Rename "gray stone tower" to "gray stone turret" in the records, starting at the line that has "The point (321,152) is behind." and stopping after the line that has "That is False.". Reproduce only those lines, with everything else left unchanged.
Start of The records
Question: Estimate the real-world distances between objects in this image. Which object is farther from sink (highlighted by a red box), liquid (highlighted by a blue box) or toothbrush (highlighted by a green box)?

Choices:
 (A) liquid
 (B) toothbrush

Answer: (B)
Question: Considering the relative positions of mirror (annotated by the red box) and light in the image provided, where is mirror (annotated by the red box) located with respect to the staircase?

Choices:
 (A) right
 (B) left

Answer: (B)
End of The records
Start of The records
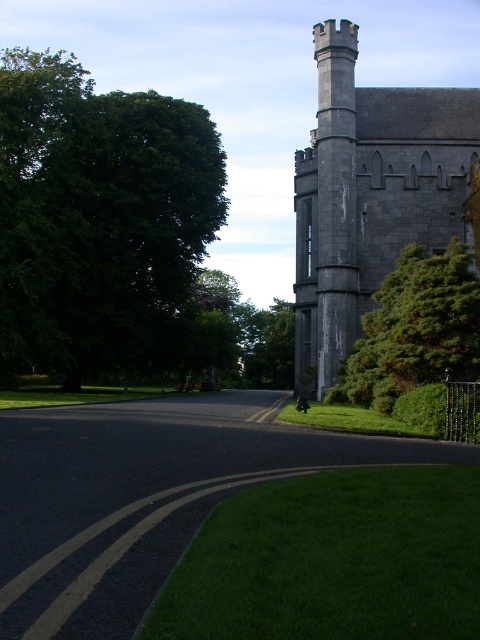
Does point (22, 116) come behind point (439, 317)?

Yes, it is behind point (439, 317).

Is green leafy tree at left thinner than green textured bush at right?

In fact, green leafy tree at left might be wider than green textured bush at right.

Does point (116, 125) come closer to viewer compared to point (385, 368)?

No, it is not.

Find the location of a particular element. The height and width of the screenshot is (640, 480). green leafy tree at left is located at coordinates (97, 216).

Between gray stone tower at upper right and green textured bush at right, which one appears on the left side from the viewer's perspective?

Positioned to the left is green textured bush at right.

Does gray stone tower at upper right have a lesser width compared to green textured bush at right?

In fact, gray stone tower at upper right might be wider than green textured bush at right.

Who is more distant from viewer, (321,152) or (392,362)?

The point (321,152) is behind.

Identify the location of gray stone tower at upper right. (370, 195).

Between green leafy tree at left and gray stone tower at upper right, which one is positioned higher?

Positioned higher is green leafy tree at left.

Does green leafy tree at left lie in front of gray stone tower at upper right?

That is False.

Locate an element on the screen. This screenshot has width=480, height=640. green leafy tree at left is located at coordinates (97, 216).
End of The records
Start of The records
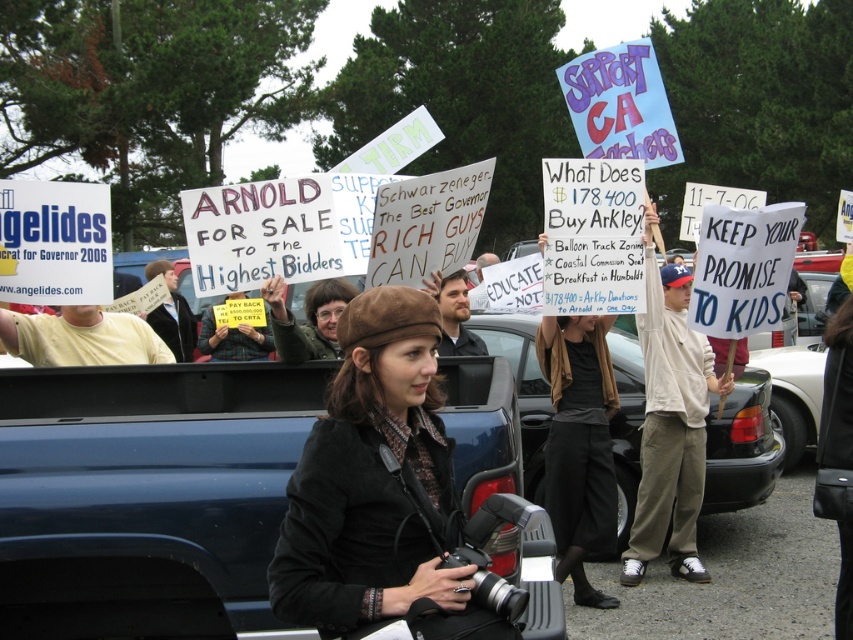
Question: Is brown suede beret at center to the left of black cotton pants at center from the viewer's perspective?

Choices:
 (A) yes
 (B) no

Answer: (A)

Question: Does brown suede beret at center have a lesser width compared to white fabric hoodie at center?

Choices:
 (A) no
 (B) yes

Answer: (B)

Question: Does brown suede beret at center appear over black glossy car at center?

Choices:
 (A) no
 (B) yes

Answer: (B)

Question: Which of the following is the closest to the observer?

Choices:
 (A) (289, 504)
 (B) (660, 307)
End of The records
◆ Task response:
The point (321,152) is behind.

Identify the location of gray stone turret at upper right. (370, 195).

Between green leafy tree at left and gray stone turret at upper right, which one is positioned higher?

Positioned higher is green leafy tree at left.

Does green leafy tree at left lie in front of gray stone turret at upper right?

That is False.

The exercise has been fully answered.